▶ [Assignment] Write back every entry exactly as it reads, with the pictures left behind.

........

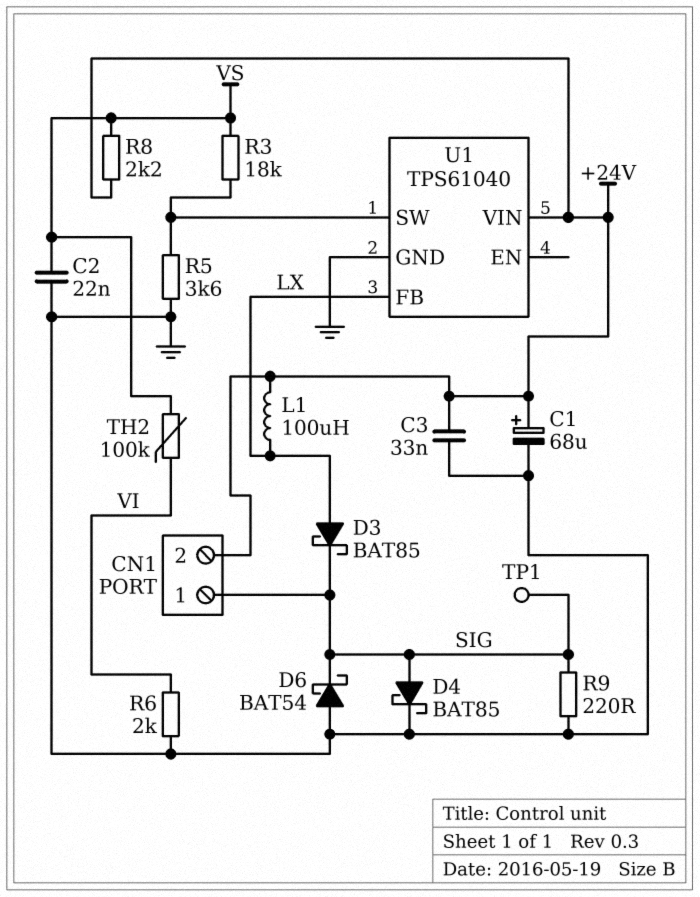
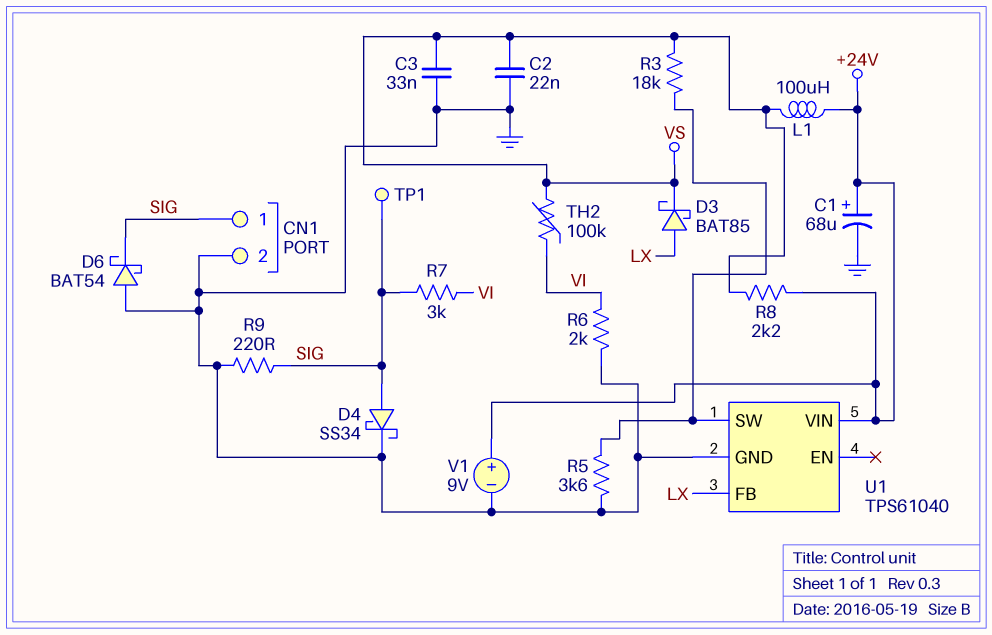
C3: 33nF (+24V, GND) -> 33nF (GND, VS)
CN1 pin 2: +24V -> GND
D3: schottky BAT85 (A LX, K SIG) -> schottky BAT85 (A LX, K VS)
D4: schottky BAT85 (A SIG, K GND) -> schottky SS34 (A SIG, K GND)
L1: 100uH (+24V, LX) -> 100uH (+24V, VS)
R7: none -> 3k (SIG, VI)
V1: none -> 9V (plus +24V, minus GND)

........

▶ [Result for this task]
C3: 33nF (+24V, GND) -> 33nF (GND, VS)
CN1 pin 2: +24V -> GND
D3: schottky BAT85 (A LX, K SIG) -> schottky BAT85 (A LX, K VS)
D4: schottky BAT85 (A SIG, K GND) -> schottky SS34 (A SIG, K GND)
L1: 100uH (+24V, LX) -> 100uH (+24V, VS)
R7: none -> 3k (SIG, VI)
V1: none -> 9V (plus +24V, minus GND)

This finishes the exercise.